◆ What you are asked to do
Extract, unchanged, each line of the listing below from its first line through the line that contains "cyan trapezoid: (257, 1004)", inclusive, and nothing else.

◆ Data provided
• • • • •
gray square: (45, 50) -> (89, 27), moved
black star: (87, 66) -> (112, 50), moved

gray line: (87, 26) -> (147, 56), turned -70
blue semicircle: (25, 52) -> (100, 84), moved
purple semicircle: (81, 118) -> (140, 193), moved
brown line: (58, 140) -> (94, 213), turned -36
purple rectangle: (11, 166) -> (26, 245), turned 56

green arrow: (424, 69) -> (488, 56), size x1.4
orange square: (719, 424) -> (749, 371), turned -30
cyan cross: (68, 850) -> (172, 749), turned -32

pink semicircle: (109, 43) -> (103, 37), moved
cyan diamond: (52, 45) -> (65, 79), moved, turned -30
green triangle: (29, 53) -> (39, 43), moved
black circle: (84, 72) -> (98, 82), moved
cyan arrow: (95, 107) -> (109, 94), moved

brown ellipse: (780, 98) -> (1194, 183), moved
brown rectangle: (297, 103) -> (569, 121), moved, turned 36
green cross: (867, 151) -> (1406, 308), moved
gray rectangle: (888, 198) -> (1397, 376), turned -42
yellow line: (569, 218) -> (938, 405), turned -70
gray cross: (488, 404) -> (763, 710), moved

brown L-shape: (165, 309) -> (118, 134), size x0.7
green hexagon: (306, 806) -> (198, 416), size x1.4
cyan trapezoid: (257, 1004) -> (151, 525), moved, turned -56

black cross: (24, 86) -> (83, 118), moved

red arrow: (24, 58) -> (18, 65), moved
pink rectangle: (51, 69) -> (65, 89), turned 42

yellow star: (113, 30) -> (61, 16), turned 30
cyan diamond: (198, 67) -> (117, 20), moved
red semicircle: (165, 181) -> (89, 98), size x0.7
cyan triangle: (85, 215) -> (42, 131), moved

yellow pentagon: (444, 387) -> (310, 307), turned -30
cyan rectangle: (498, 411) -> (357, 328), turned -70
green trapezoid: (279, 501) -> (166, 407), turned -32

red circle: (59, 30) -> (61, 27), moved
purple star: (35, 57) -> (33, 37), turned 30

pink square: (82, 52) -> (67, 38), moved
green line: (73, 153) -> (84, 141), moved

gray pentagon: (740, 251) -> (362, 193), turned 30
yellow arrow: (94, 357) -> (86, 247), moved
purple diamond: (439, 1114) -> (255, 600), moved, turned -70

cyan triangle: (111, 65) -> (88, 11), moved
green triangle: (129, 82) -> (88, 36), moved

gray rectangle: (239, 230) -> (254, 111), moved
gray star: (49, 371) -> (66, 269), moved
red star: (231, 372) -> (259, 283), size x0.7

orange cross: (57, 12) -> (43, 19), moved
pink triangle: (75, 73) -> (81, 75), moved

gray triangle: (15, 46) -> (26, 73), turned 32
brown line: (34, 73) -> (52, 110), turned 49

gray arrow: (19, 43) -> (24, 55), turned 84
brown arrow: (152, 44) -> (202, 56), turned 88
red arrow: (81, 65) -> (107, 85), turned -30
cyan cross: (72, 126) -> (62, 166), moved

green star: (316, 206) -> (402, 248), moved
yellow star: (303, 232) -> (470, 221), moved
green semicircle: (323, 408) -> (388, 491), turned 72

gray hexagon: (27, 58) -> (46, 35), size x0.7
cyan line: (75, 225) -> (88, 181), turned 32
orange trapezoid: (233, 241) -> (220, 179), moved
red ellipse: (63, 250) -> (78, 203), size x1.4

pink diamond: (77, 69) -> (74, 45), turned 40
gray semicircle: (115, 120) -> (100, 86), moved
• • • • •
◆ Solution to the exercise
gray square: (45, 50) -> (89, 27), moved
black star: (87, 66) -> (112, 50), moved

gray line: (87, 26) -> (147, 56), turned -70
blue semicircle: (25, 52) -> (100, 84), moved
purple semicircle: (81, 118) -> (140, 193), moved
brown line: (58, 140) -> (94, 213), turned -36
purple rectangle: (11, 166) -> (26, 245), turned 56

green arrow: (424, 69) -> (488, 56), size x1.4
orange square: (719, 424) -> (749, 371), turned -30
cyan cross: (68, 850) -> (172, 749), turned -32

pink semicircle: (109, 43) -> (103, 37), moved
cyan diamond: (52, 45) -> (65, 79), moved, turned -30
green triangle: (29, 53) -> (39, 43), moved
black circle: (84, 72) -> (98, 82), moved
cyan arrow: (95, 107) -> (109, 94), moved

brown ellipse: (780, 98) -> (1194, 183), moved
brown rectangle: (297, 103) -> (569, 121), moved, turned 36
green cross: (867, 151) -> (1406, 308), moved
gray rectangle: (888, 198) -> (1397, 376), turned -42
yellow line: (569, 218) -> (938, 405), turned -70
gray cross: (488, 404) -> (763, 710), moved

brown L-shape: (165, 309) -> (118, 134), size x0.7
green hexagon: (306, 806) -> (198, 416), size x1.4
cyan trapezoid: (257, 1004) -> (151, 525), moved, turned -56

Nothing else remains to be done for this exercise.